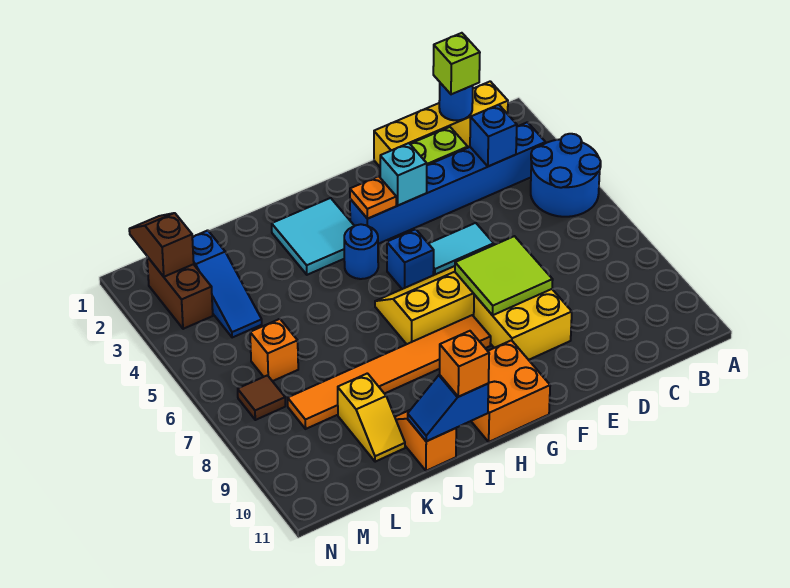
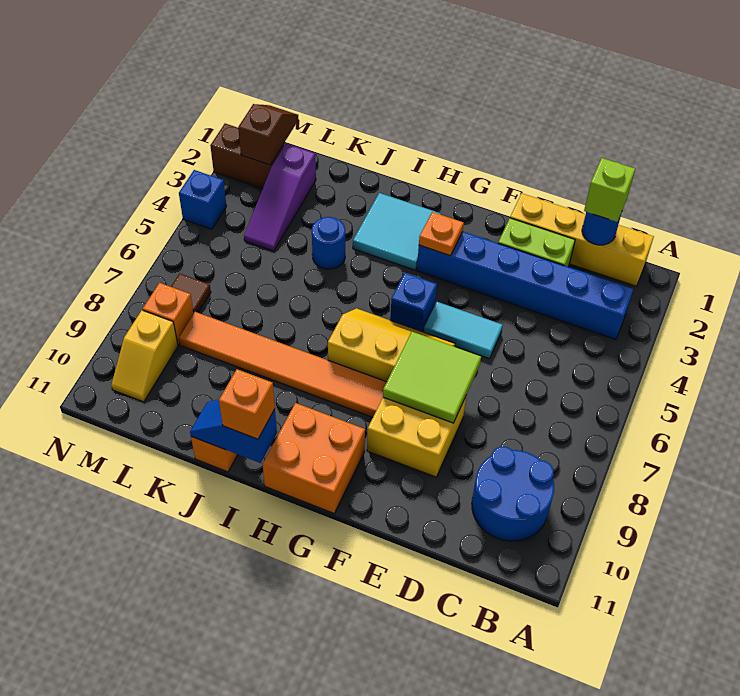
blue round brick A4:B5 level 1 -> blue round brick B9:C10 level 1
blue brick C3 level 2 -> blue brick N4 level 1
cyan brick F3 level 2 -> none
blue round brick H4 level 1 -> blue round brick J4 level 1
yellow slope K9:K10 level 1 top 9 -> yellow slope M9:M10 level 1 top 9
blue slope L2:L4 level 1 top 2 -> purple slope L2:L4 level 1 top 2
orange brick L6 level 1 -> orange brick M8 level 1
brown brick M2:M3 level 1 -> brown brick M2:N2 level 1

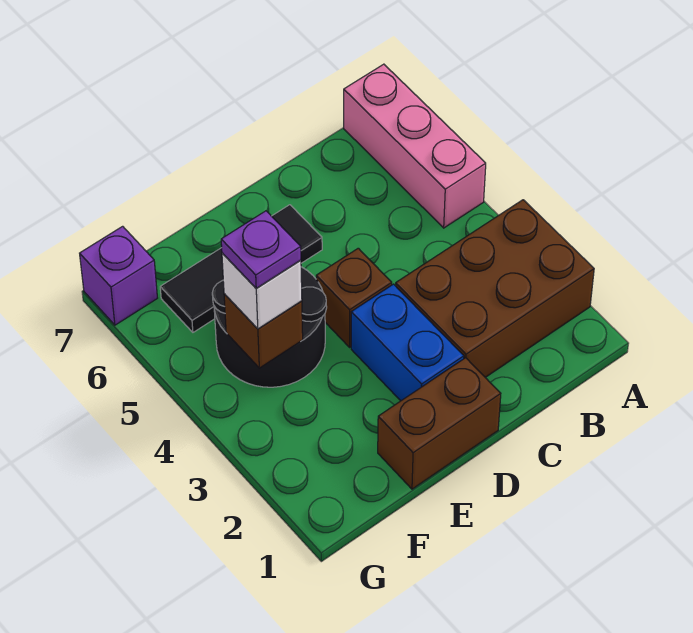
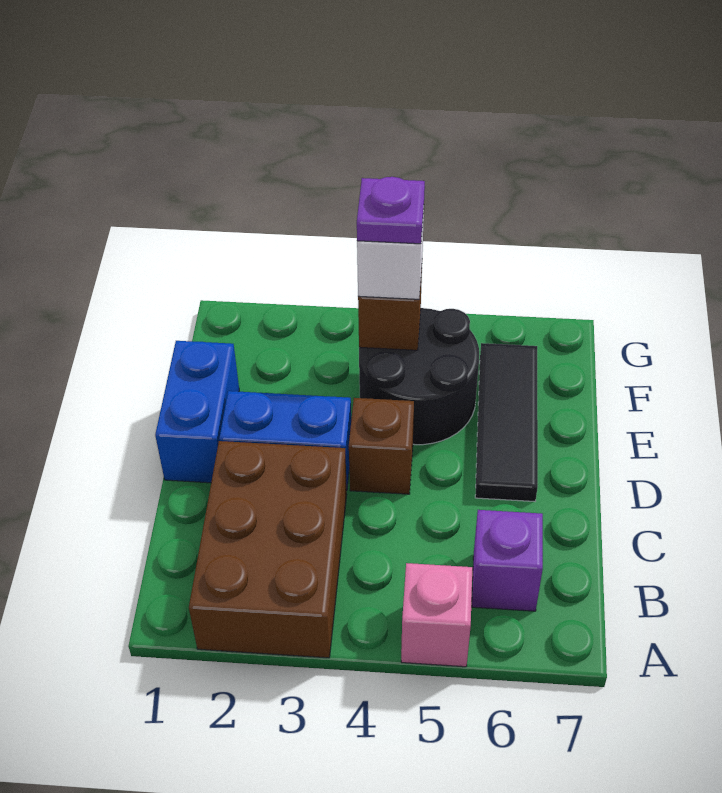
pink brick A5:A7 level 1 -> pink brick A5 level 1
brown brick D1:E1 level 1 -> blue brick D1:E1 level 1
purple brick G7 level 1 -> purple brick B6 level 1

━━━━━━━━━━━━━━━━━━━━

[What the task asks]: Please retype the listing in full, exactly as given, and skip every image.

[Task output]:
blue round brick A4:B5 level 1 -> blue round brick B9:C10 level 1
blue brick C3 level 2 -> blue brick N4 level 1
cyan brick F3 level 2 -> none
blue round brick H4 level 1 -> blue round brick J4 level 1
yellow slope K9:K10 level 1 top 9 -> yellow slope M9:M10 level 1 top 9
blue slope L2:L4 level 1 top 2 -> purple slope L2:L4 level 1 top 2
orange brick L6 level 1 -> orange brick M8 level 1
brown brick M2:M3 level 1 -> brown brick M2:N2 level 1

pink brick A5:A7 level 1 -> pink brick A5 level 1
brown brick D1:E1 level 1 -> blue brick D1:E1 level 1
purple brick G7 level 1 -> purple brick B6 level 1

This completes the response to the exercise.